→ ASSIGNED TASK: Keeping every word the same, give again only the lines from the one with "J101 pin 2: GND -> VDD" through the end of the data, both included, and leave every picture out.

BEGIN RECORDS TO USE

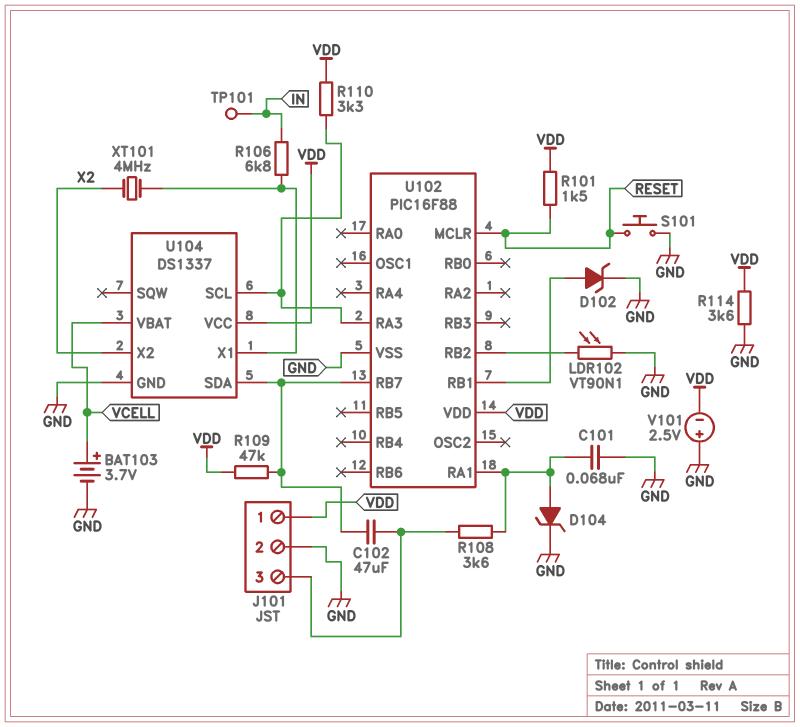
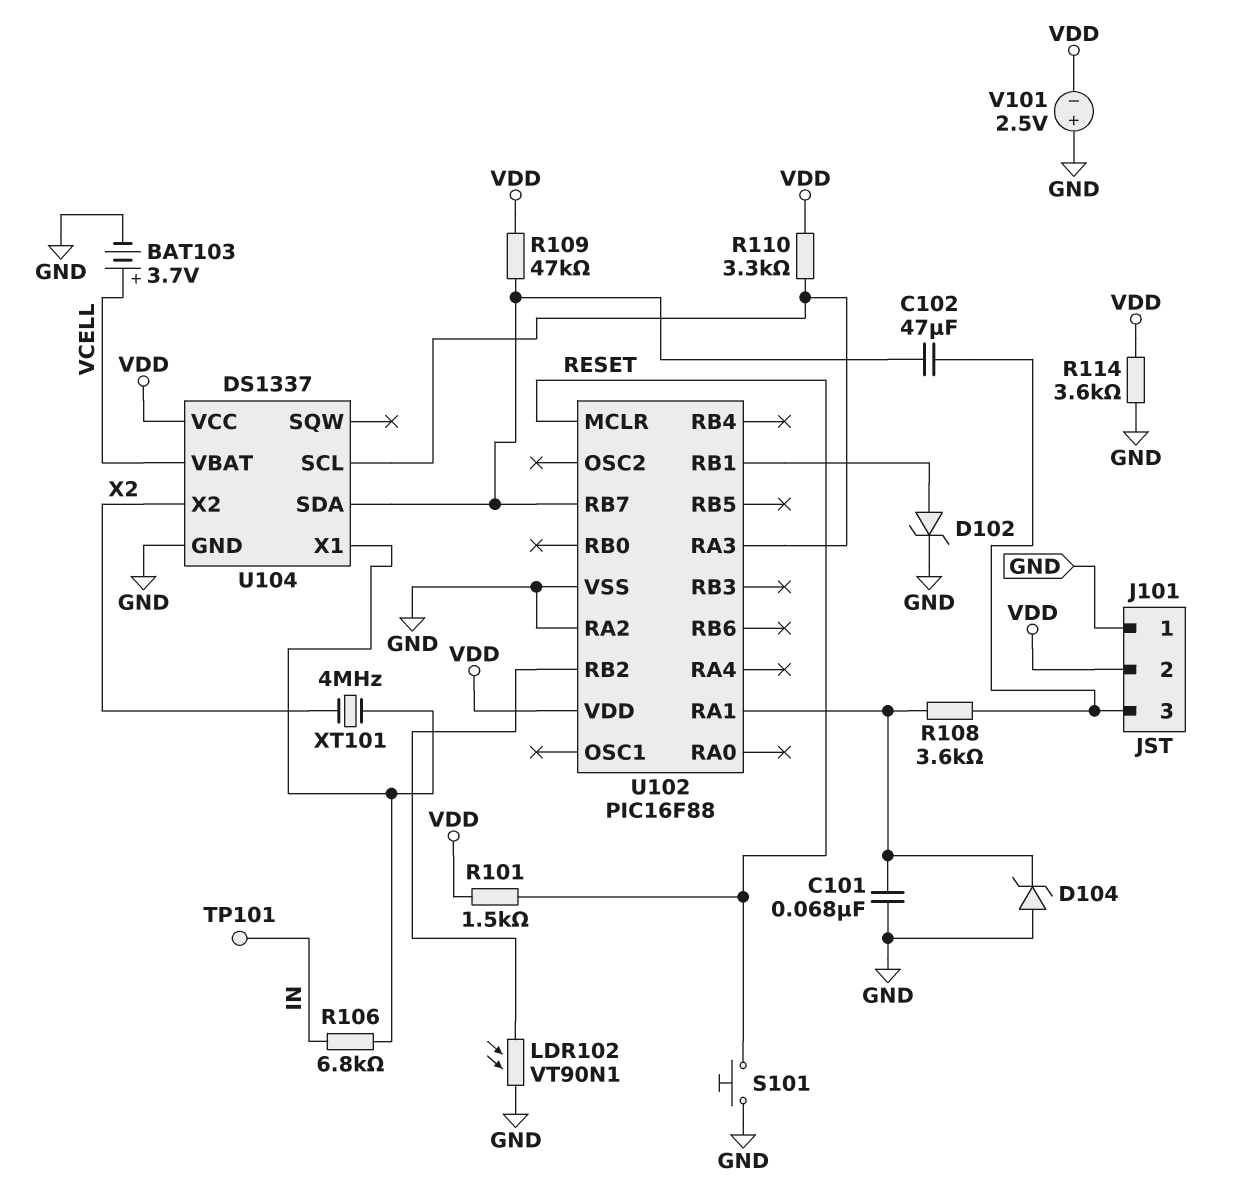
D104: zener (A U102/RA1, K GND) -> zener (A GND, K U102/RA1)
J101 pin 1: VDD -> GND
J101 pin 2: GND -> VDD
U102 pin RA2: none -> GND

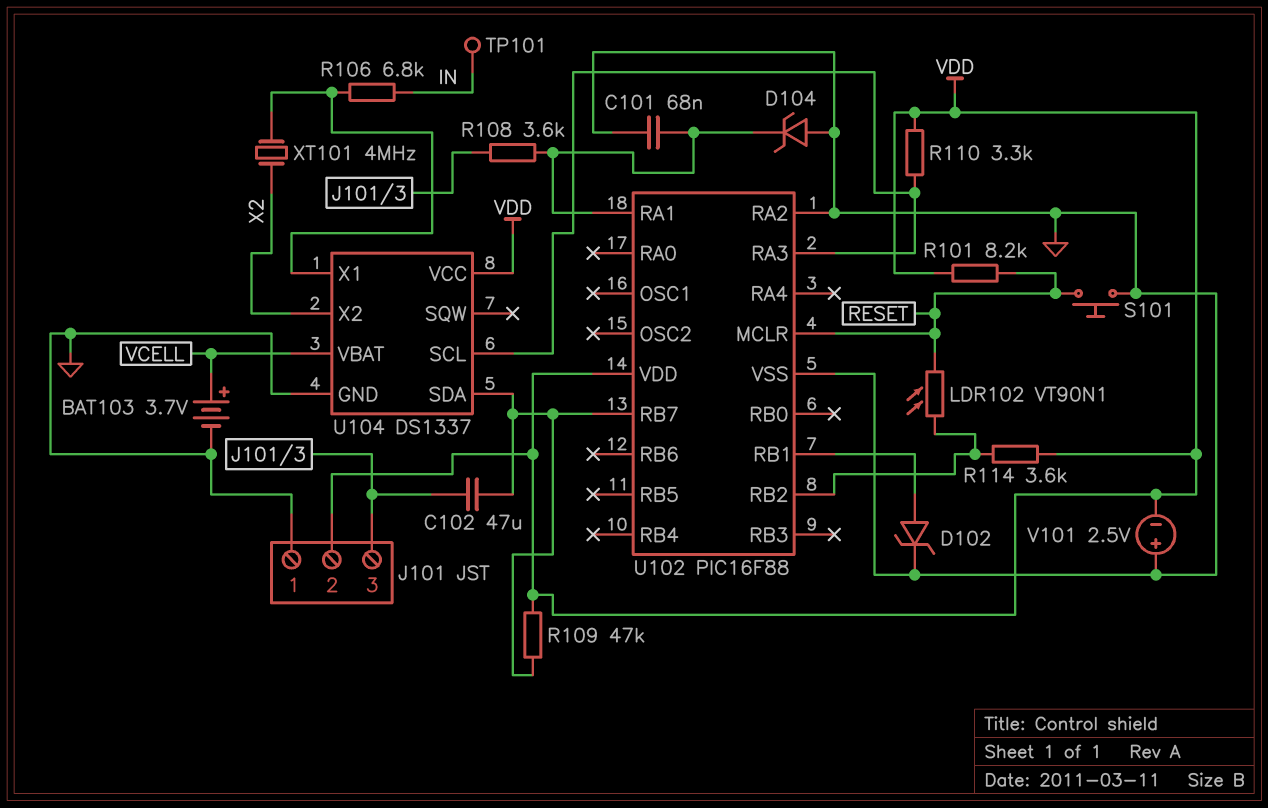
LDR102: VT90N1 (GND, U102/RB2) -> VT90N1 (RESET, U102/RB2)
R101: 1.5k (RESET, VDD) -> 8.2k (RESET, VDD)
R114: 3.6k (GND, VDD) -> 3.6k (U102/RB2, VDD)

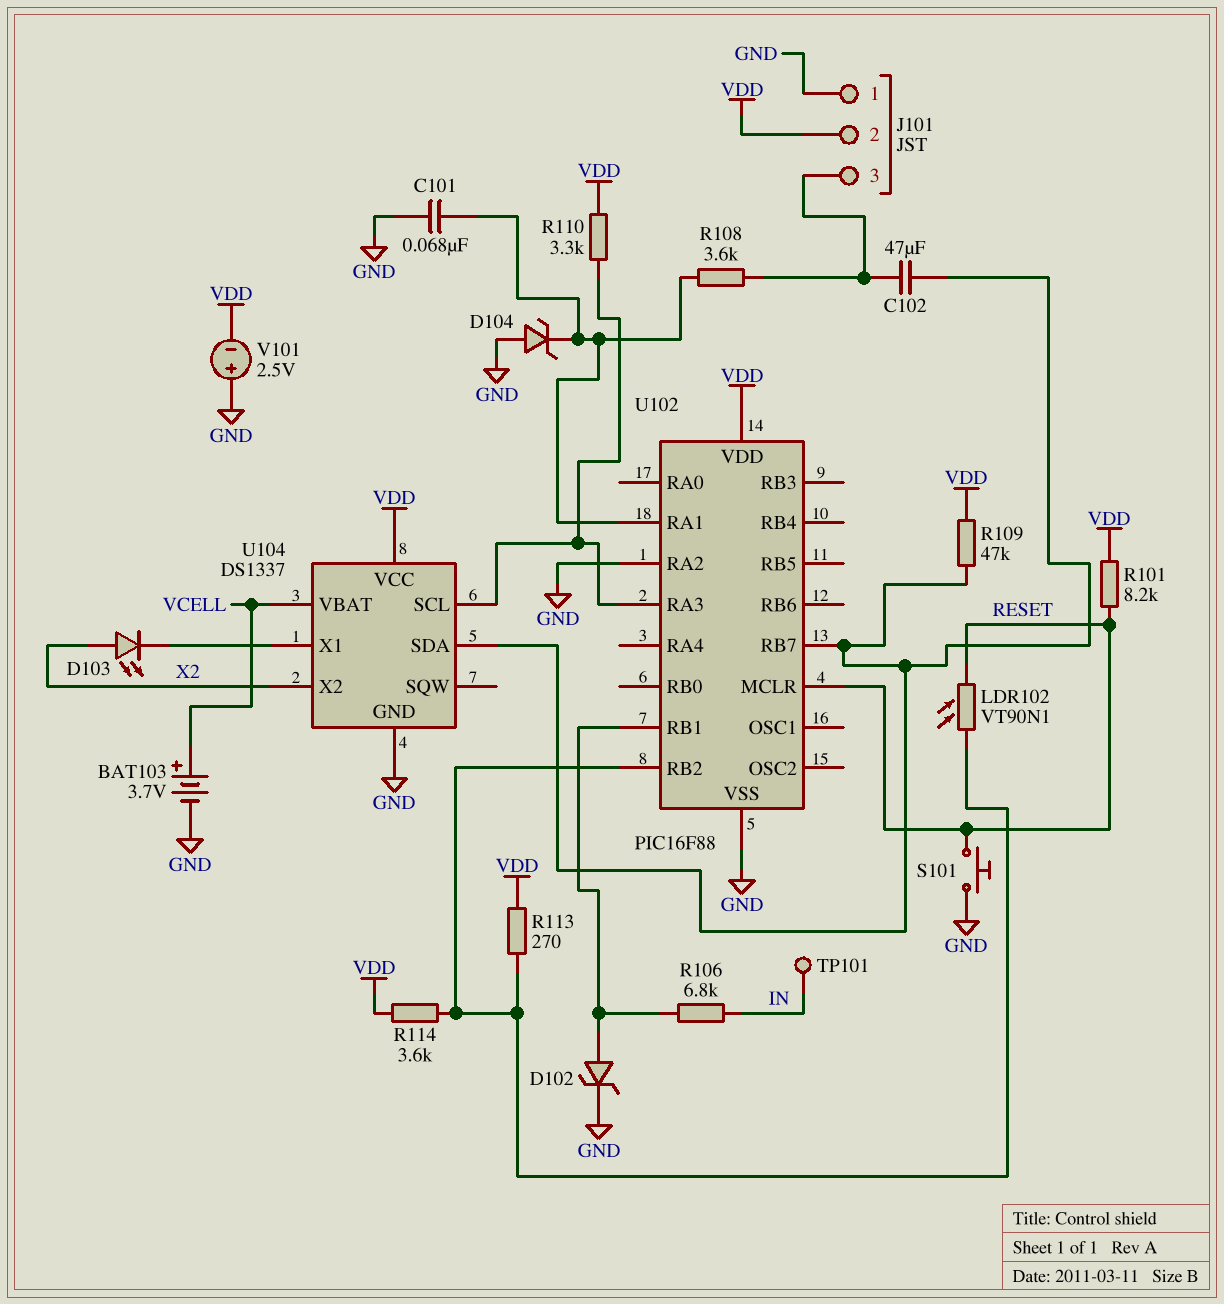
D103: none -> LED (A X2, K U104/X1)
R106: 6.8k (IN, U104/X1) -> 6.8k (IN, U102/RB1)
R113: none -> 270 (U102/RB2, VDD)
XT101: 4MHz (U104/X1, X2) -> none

END RECORDS TO USE

→ YOUR SOLUTION:
J101 pin 2: GND -> VDD
U102 pin RA2: none -> GND

LDR102: VT90N1 (GND, U102/RB2) -> VT90N1 (RESET, U102/RB2)
R101: 1.5k (RESET, VDD) -> 8.2k (RESET, VDD)
R114: 3.6k (GND, VDD) -> 3.6k (U102/RB2, VDD)

D103: none -> LED (A X2, K U104/X1)
R106: 6.8k (IN, U104/X1) -> 6.8k (IN, U102/RB1)
R113: none -> 270 (U102/RB2, VDD)
XT101: 4MHz (U104/X1, X2) -> none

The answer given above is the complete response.